+++ MATERIAL PROVIDED +++

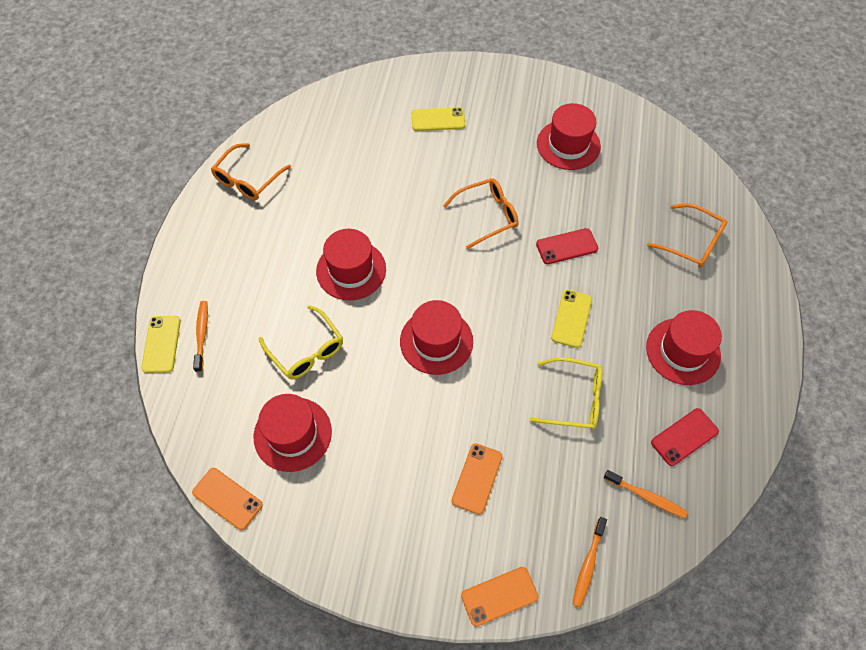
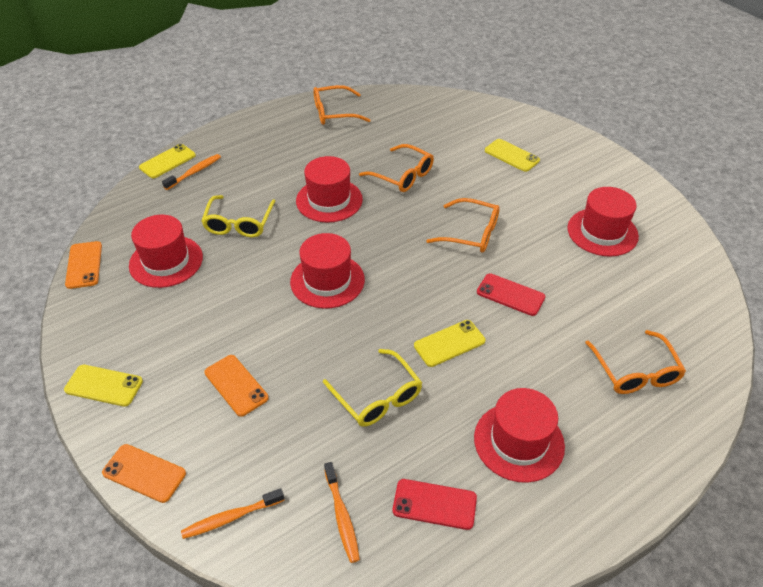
camera: 45 degrees right, 15 degrees down
(379, 201) = (402, 175): none -> orange glasses
(386, 570) = (104, 385): none -> yellow phone
(477, 478) = (236, 385): orange phone -> orange phone turned 75 degrees clockwise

+++

- [WORK ORDER] Show each line in the data where the string "degrees" appears.

- [WORKED SOLUTION]
camera: 45 degrees right, 15 degrees down
(477, 478) = (236, 385): orange phone -> orange phone turned 75 degrees clockwise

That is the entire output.